───── DATA ─────

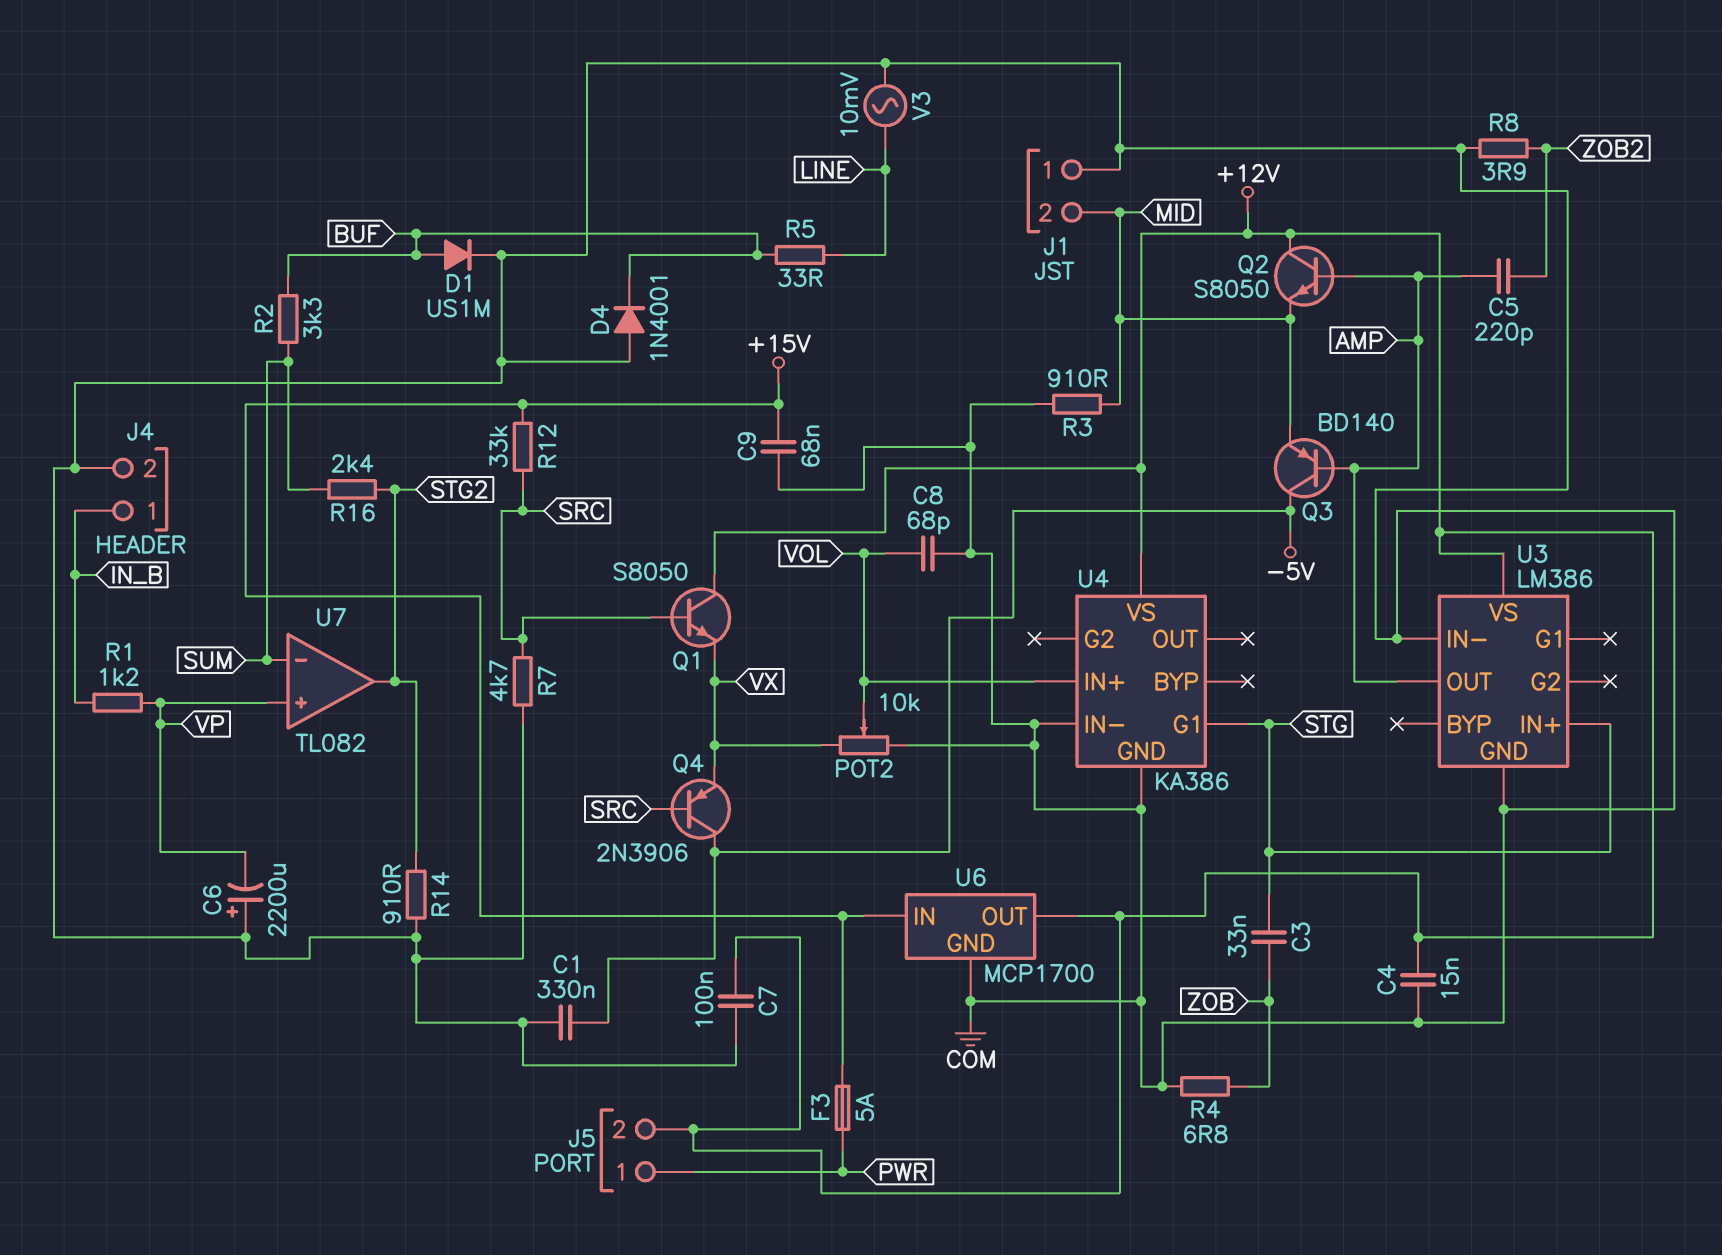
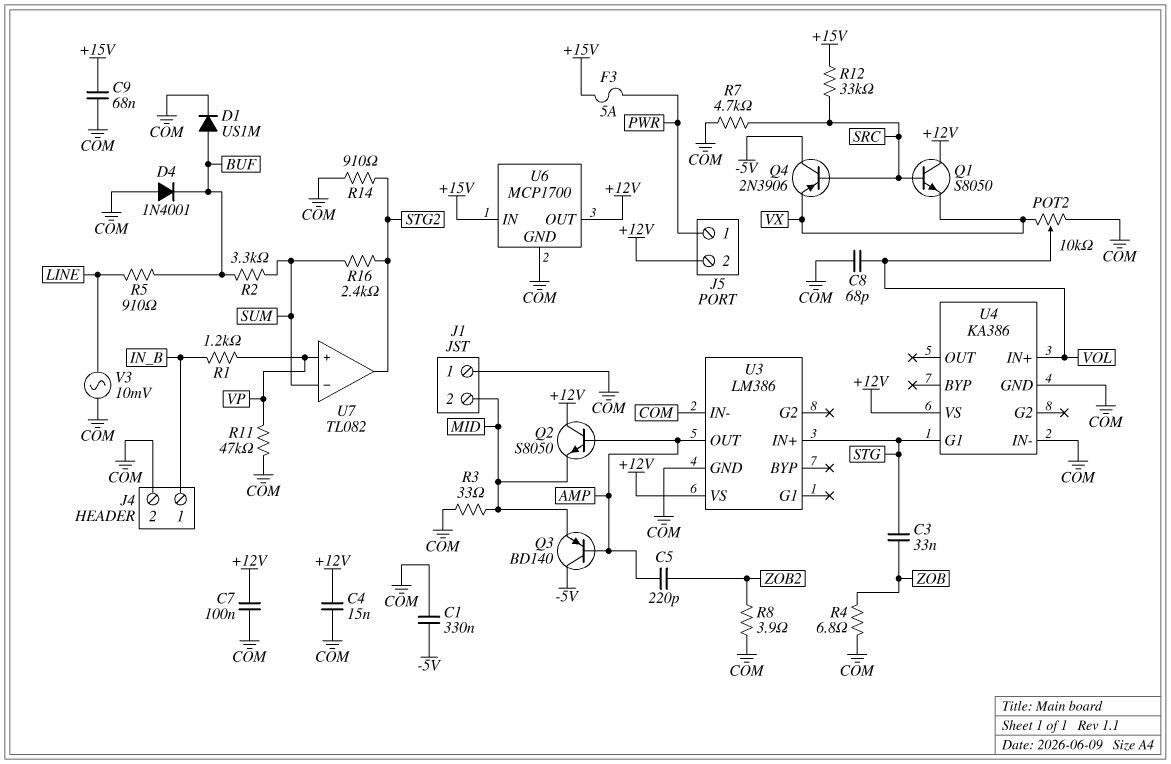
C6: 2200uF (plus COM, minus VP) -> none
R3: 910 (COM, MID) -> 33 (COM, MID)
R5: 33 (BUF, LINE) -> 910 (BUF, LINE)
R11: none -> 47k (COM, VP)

─────
───── DATA ─────

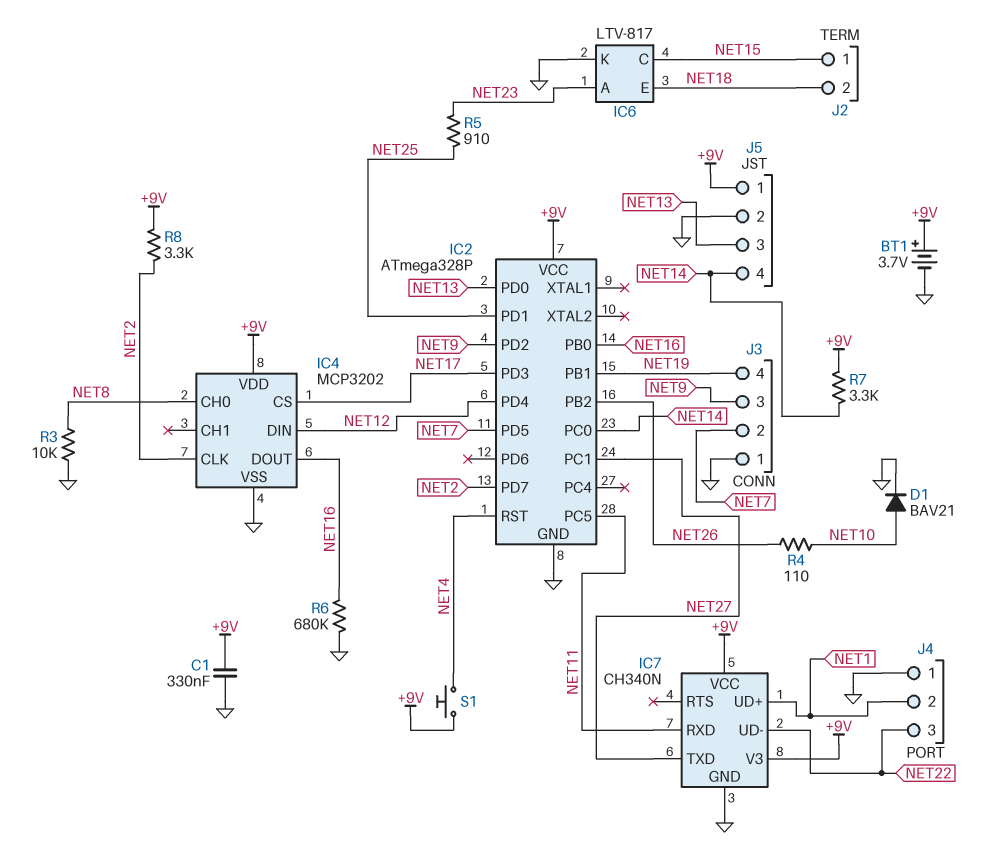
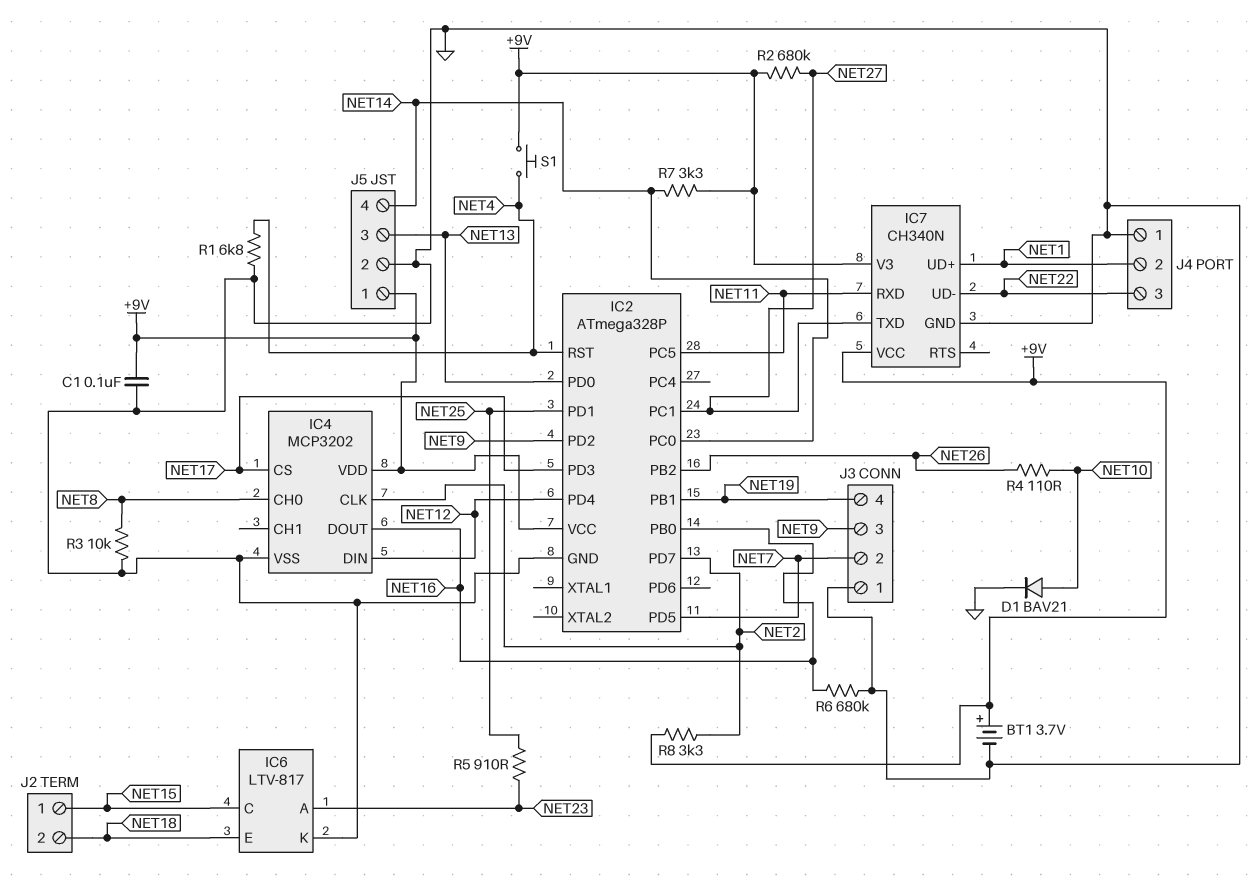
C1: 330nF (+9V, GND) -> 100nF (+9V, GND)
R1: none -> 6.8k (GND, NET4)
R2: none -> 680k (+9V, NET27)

─────

REQUIRED ACTION:
Which lines of the listing contain the string "none"? Copy each of them.

RESPONSE BELOW:
C6: 2200uF (plus COM, minus VP) -> none
R11: none -> 47k (COM, VP)
R1: none -> 6.8k (GND, NET4)
R2: none -> 680k (+9V, NET27)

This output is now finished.